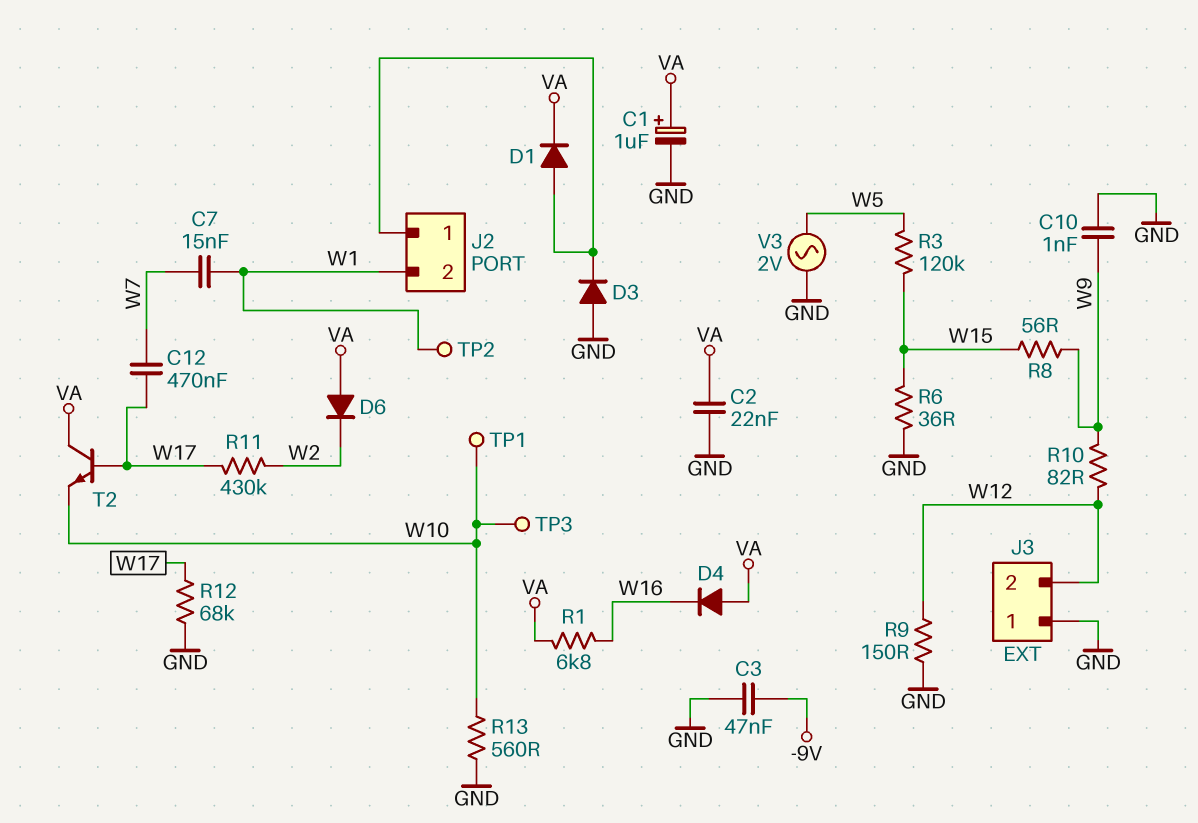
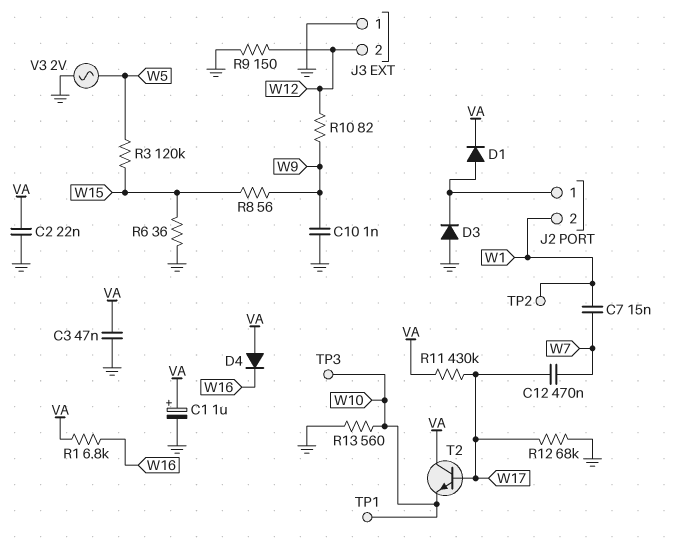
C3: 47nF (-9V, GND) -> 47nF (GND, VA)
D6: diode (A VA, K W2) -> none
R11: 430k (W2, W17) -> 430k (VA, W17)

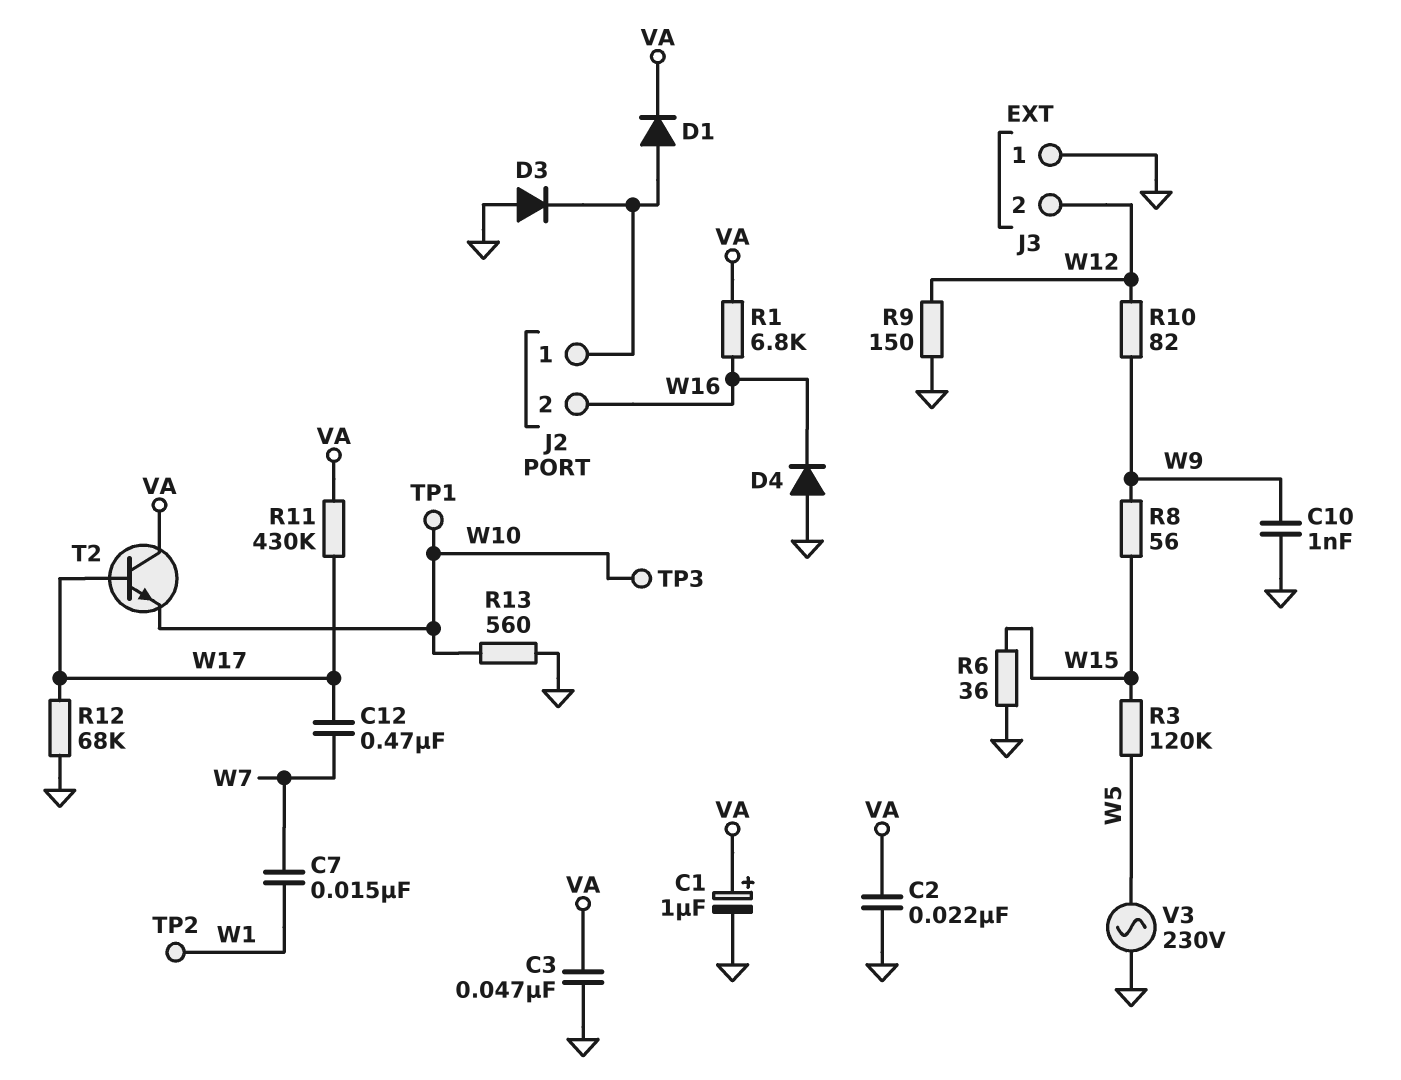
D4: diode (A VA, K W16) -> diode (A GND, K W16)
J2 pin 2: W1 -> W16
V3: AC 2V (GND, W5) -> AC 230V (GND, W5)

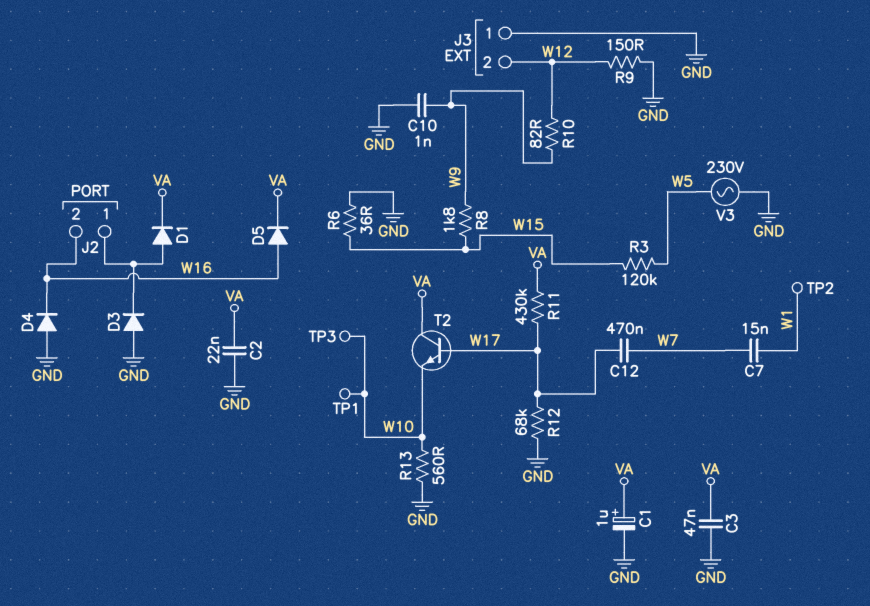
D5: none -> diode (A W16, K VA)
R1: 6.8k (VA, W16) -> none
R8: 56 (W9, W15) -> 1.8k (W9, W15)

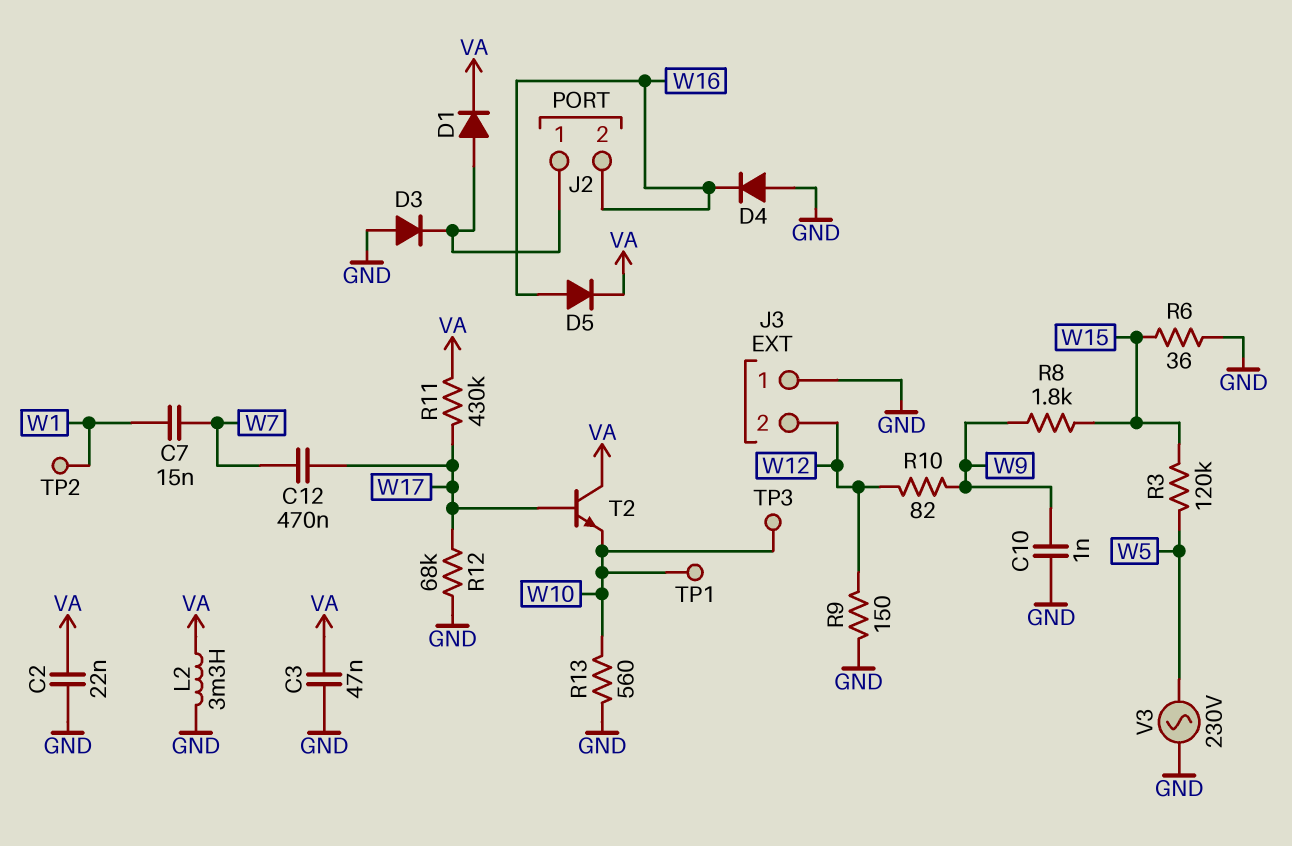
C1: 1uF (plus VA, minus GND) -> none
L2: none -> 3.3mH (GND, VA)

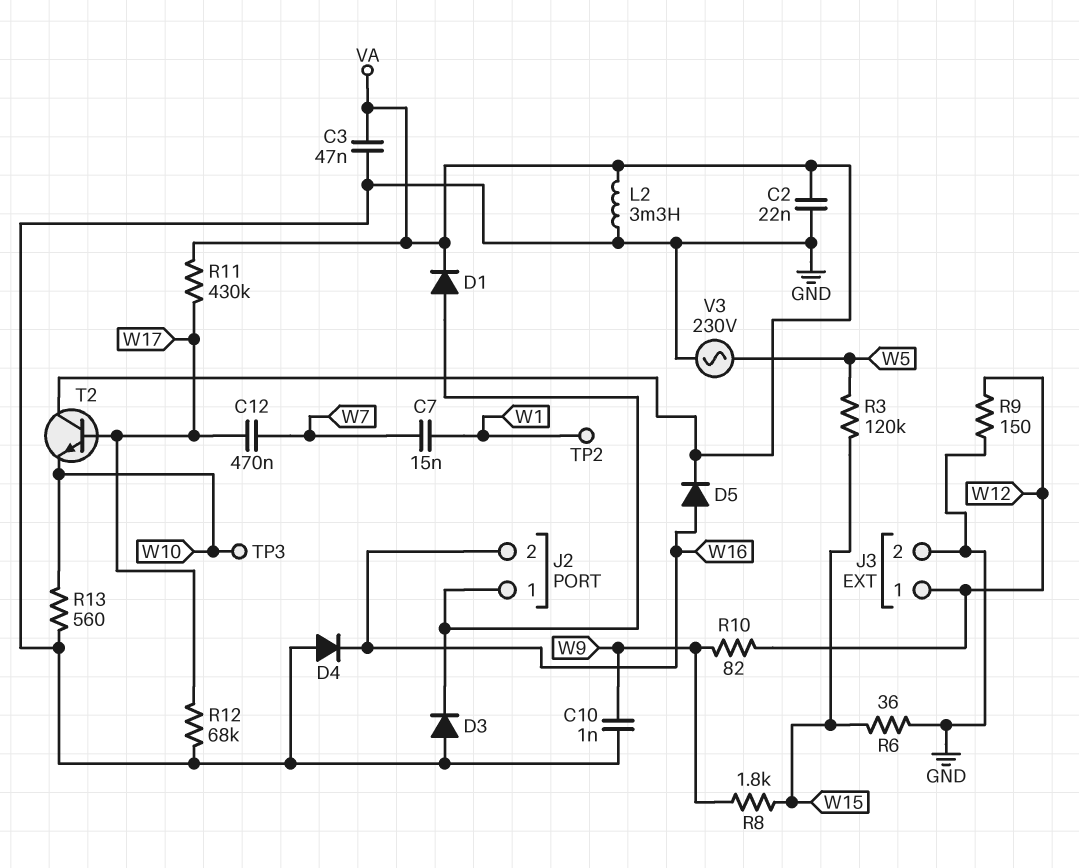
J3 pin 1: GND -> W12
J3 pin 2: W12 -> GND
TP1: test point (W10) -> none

━━━━━━━━━━

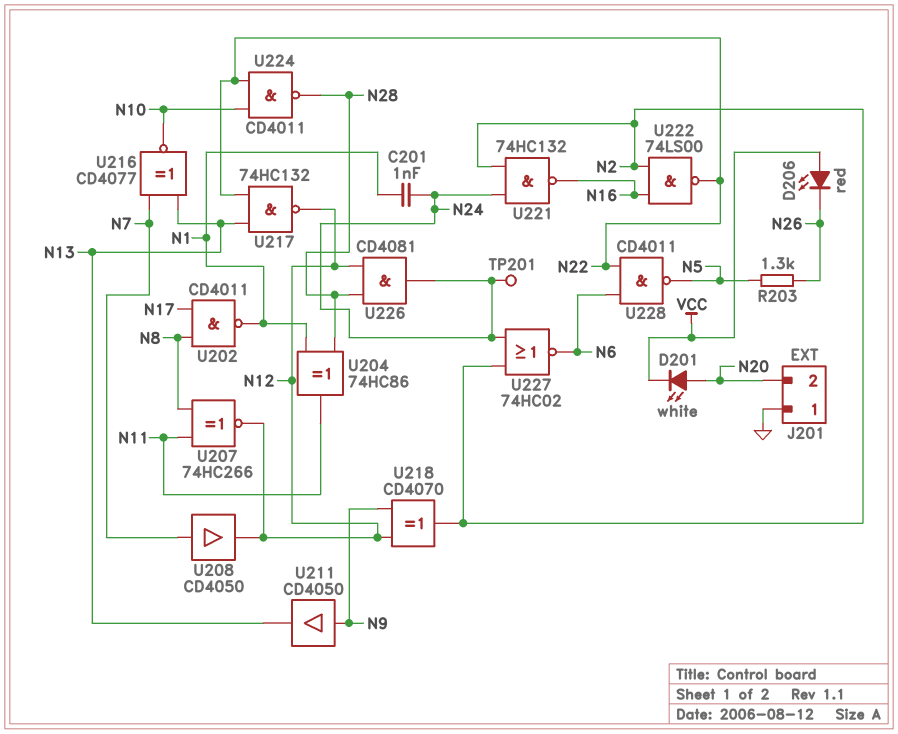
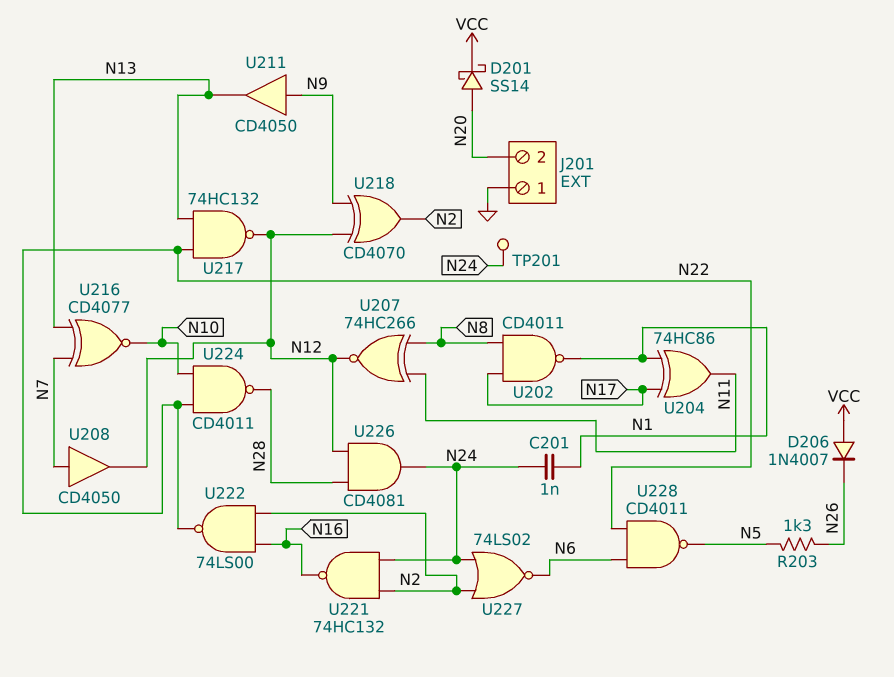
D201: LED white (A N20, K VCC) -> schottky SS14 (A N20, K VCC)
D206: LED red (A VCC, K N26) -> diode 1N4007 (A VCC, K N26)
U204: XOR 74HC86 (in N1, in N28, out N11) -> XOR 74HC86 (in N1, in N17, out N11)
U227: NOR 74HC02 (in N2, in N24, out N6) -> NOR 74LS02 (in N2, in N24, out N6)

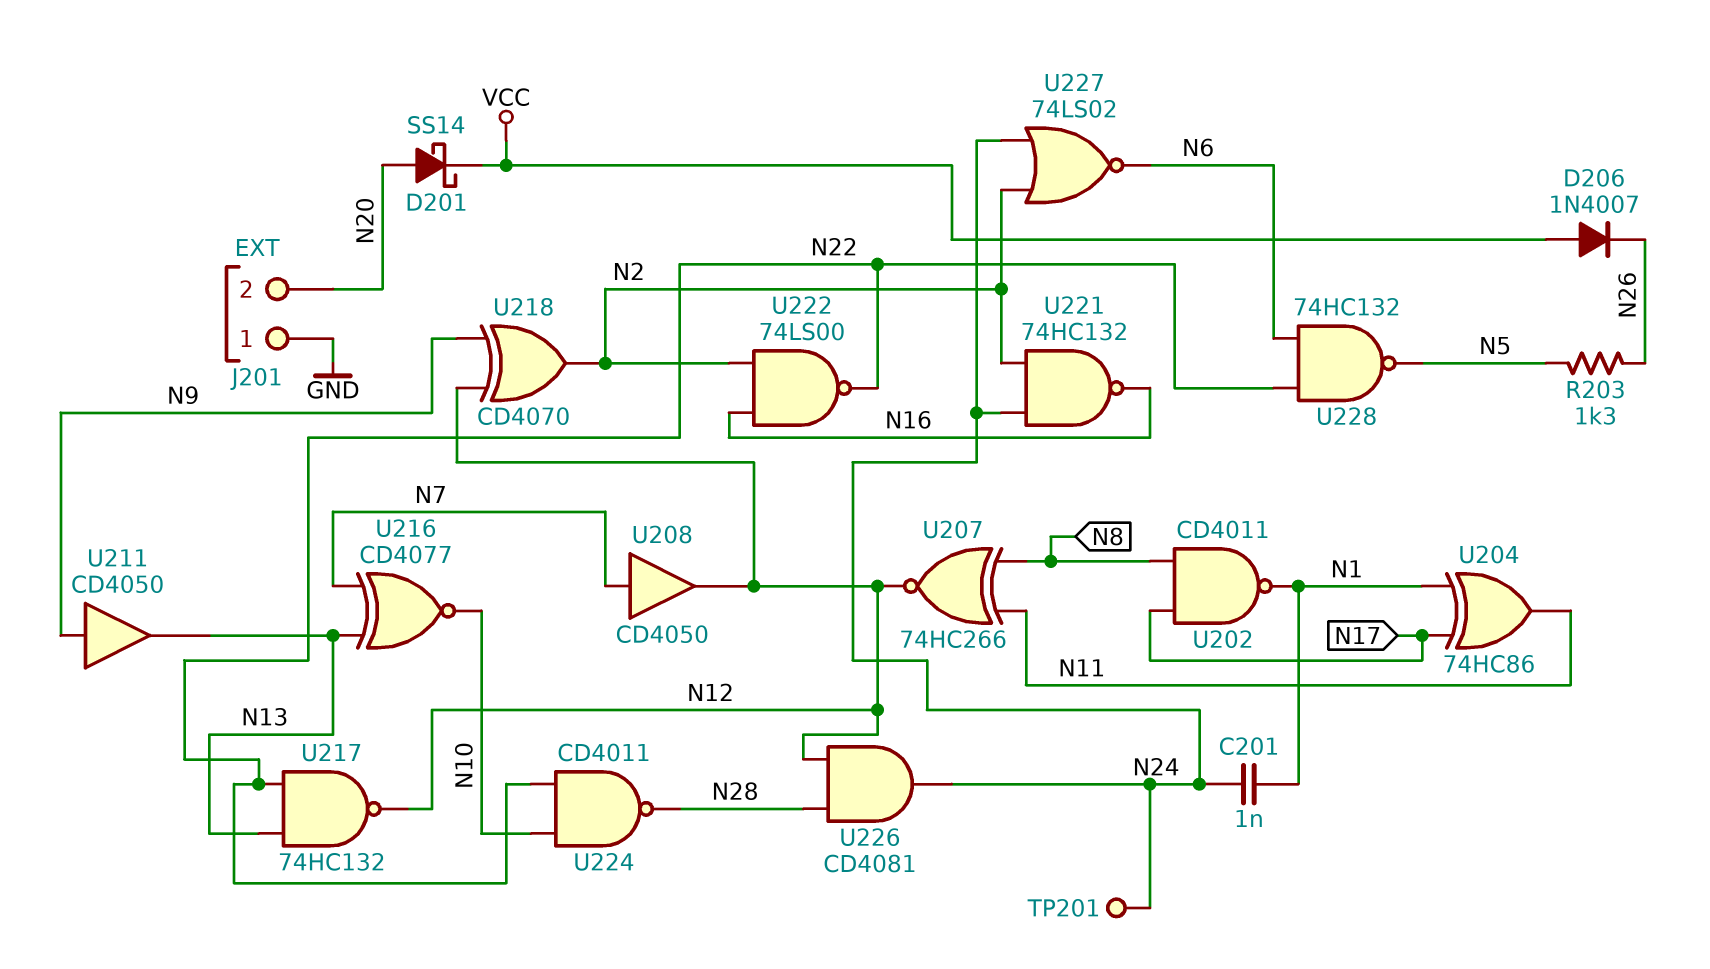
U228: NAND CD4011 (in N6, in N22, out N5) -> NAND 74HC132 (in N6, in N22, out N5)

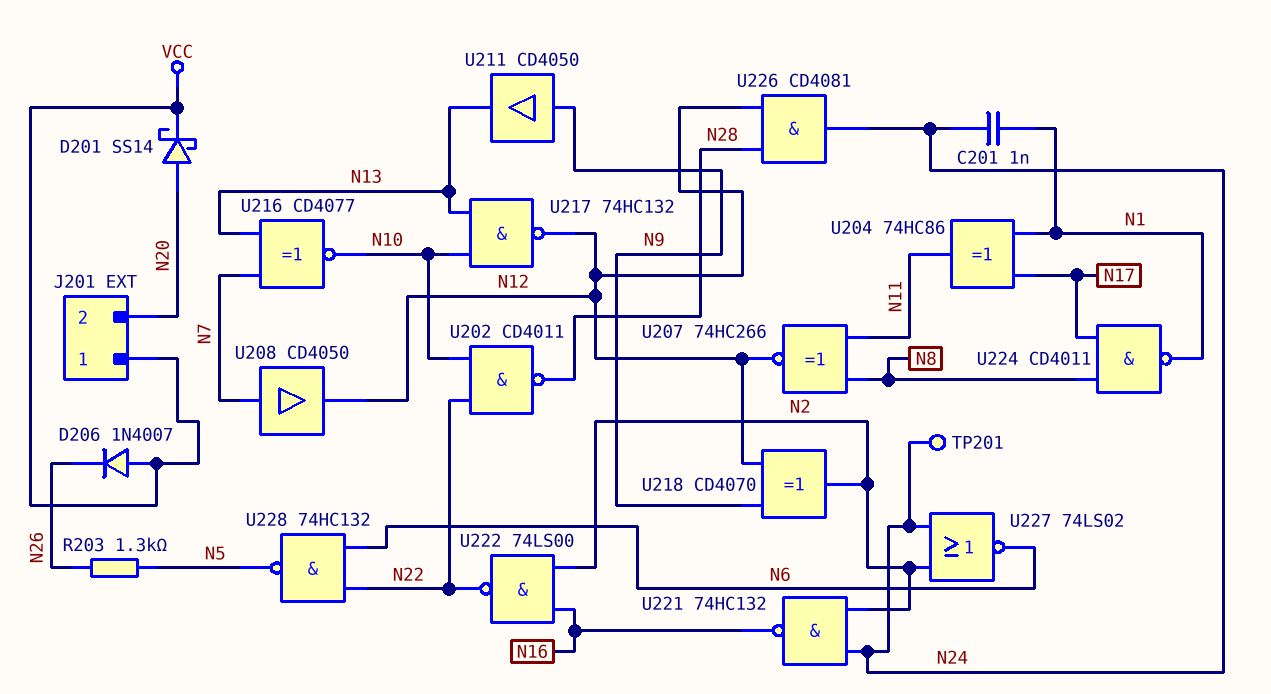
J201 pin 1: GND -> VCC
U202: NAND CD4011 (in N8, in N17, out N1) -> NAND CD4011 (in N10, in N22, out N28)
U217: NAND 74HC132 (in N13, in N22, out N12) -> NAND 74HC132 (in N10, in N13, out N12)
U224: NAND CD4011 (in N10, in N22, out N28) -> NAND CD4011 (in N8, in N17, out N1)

━━━━━━━━━━

**REQUIRED WORK**
What are the lines of the data above that include the string "NAND"? Copy them.

**RESULT FOR THIS TASK**
U228: NAND CD4011 (in N6, in N22, out N5) -> NAND 74HC132 (in N6, in N22, out N5)
U202: NAND CD4011 (in N8, in N17, out N1) -> NAND CD4011 (in N10, in N22, out N28)
U217: NAND 74HC132 (in N13, in N22, out N12) -> NAND 74HC132 (in N10, in N13, out N12)
U224: NAND CD4011 (in N10, in N22, out N28) -> NAND CD4011 (in N8, in N17, out N1)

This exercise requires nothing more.